#### EXERCISE
Copy out the line that contains "RADIO2 pin CSN: A6 -> B13" and the lines after it through the final one in the entries below, exactly, with no other lines.

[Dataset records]
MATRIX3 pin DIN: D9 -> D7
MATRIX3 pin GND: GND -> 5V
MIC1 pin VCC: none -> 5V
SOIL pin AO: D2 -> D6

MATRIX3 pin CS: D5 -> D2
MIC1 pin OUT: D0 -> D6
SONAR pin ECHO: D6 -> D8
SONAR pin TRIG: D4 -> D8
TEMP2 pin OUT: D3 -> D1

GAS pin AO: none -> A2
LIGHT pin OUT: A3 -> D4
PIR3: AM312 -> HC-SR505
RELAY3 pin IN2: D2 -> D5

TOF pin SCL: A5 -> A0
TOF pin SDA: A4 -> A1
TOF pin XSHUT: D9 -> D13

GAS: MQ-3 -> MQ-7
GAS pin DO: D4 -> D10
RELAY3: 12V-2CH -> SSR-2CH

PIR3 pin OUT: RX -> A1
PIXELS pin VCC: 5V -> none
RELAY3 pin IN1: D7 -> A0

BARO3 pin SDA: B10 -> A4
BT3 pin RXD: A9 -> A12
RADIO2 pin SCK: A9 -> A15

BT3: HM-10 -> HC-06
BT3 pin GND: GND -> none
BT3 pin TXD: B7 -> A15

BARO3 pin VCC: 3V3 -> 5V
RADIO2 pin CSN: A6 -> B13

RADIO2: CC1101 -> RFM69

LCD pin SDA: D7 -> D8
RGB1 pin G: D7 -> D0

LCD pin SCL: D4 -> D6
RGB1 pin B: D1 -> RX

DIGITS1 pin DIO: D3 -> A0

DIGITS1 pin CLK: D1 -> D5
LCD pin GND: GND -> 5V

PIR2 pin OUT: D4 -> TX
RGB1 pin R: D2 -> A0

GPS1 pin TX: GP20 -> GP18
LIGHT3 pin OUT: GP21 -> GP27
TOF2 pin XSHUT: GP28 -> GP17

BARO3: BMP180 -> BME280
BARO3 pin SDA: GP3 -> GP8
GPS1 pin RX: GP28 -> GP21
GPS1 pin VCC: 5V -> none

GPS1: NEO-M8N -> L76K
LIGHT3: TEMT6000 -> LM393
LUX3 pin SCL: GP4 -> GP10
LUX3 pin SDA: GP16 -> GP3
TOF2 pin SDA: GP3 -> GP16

#### RESPONSE AREA
RADIO2 pin CSN: A6 -> B13

RADIO2: CC1101 -> RFM69

LCD pin SDA: D7 -> D8
RGB1 pin G: D7 -> D0

LCD pin SCL: D4 -> D6
RGB1 pin B: D1 -> RX

DIGITS1 pin DIO: D3 -> A0

DIGITS1 pin CLK: D1 -> D5
LCD pin GND: GND -> 5V

PIR2 pin OUT: D4 -> TX
RGB1 pin R: D2 -> A0

GPS1 pin TX: GP20 -> GP18
LIGHT3 pin OUT: GP21 -> GP27
TOF2 pin XSHUT: GP28 -> GP17

BARO3: BMP180 -> BME280
BARO3 pin SDA: GP3 -> GP8
GPS1 pin RX: GP28 -> GP21
GPS1 pin VCC: 5V -> none

GPS1: NEO-M8N -> L76K
LIGHT3: TEMT6000 -> LM393
LUX3 pin SCL: GP4 -> GP10
LUX3 pin SDA: GP16 -> GP3
TOF2 pin SDA: GP3 -> GP16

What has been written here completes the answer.